| GIVEN ENTRIES |
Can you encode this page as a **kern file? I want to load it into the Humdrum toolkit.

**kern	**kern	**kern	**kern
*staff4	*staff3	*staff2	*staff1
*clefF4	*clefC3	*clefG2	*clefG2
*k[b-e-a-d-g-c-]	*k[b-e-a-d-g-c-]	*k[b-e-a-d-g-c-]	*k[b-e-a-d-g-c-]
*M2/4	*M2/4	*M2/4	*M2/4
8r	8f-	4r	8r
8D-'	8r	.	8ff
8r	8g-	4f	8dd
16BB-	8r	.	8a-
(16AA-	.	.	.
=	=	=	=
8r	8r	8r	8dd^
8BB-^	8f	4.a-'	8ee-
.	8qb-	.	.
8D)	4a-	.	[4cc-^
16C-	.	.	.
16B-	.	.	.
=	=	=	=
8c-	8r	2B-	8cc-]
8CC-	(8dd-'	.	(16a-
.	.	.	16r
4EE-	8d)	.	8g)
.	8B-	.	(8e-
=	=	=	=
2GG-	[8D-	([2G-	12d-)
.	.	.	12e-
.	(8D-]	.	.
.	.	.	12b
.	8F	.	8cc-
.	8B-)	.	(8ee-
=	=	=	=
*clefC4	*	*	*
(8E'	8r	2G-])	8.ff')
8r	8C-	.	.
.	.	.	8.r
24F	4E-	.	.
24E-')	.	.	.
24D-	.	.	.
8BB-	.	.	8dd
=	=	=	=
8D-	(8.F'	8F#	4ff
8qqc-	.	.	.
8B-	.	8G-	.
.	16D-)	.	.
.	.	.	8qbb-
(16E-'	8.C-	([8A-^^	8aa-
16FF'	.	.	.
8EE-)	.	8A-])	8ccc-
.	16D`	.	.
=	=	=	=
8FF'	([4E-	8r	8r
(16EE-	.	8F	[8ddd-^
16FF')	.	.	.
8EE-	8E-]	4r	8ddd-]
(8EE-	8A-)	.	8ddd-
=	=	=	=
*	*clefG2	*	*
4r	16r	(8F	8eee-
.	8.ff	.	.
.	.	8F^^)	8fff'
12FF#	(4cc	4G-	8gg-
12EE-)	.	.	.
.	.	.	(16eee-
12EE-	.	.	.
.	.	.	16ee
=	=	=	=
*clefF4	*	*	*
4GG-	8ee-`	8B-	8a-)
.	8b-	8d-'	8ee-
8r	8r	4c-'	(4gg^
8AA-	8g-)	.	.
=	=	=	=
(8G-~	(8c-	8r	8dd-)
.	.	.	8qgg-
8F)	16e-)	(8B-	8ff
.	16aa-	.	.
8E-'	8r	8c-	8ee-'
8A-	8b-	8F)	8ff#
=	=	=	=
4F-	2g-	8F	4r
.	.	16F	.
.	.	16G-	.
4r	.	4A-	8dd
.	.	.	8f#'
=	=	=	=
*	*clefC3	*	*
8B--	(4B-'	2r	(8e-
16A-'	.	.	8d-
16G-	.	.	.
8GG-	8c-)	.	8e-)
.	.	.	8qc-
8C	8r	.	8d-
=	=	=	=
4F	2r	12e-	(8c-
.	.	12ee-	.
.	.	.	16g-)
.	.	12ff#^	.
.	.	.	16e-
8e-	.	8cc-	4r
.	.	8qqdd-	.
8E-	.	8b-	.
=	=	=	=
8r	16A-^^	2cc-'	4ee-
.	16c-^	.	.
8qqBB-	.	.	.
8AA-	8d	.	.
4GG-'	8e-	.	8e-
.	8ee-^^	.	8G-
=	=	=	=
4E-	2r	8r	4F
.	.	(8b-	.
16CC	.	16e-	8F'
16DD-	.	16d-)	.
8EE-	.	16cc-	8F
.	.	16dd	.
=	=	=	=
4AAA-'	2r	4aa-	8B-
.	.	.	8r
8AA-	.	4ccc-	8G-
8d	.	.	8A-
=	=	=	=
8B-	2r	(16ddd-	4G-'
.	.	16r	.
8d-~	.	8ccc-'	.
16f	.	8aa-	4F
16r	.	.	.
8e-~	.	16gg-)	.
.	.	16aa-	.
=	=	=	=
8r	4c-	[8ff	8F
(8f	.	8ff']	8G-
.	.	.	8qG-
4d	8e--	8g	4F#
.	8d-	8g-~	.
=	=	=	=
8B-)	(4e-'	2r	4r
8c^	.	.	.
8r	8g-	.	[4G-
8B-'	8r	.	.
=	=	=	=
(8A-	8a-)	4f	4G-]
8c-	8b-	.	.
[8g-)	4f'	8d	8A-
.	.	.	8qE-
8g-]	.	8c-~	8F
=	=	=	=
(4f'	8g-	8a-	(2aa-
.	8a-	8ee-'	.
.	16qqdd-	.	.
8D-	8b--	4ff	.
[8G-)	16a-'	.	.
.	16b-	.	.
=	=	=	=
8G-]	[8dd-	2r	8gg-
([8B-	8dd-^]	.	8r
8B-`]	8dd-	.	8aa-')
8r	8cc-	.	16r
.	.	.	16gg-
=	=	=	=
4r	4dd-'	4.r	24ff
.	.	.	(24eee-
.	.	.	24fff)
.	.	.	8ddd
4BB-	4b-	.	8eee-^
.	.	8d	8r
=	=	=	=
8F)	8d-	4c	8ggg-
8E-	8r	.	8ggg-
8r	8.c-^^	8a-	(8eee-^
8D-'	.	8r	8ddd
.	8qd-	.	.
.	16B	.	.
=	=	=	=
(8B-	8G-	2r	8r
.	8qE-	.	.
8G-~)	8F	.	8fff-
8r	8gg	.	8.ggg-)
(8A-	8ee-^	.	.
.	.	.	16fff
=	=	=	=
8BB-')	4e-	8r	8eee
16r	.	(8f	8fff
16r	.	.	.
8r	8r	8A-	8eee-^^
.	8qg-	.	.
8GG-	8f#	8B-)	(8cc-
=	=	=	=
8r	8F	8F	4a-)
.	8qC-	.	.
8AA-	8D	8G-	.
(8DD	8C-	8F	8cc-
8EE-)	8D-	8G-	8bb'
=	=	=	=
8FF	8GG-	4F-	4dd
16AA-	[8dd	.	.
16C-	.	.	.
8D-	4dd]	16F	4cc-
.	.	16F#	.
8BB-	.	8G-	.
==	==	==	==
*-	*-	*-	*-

| REQUIREMENTS |
Which lines in the items above contain the string "kern"? Copy each of those lines in full.

| REPLY TO THE TASK |
Can you encode this page as a **kern file? I want to load it into the Humdrum toolkit.
**kern	**kern	**kern	**kern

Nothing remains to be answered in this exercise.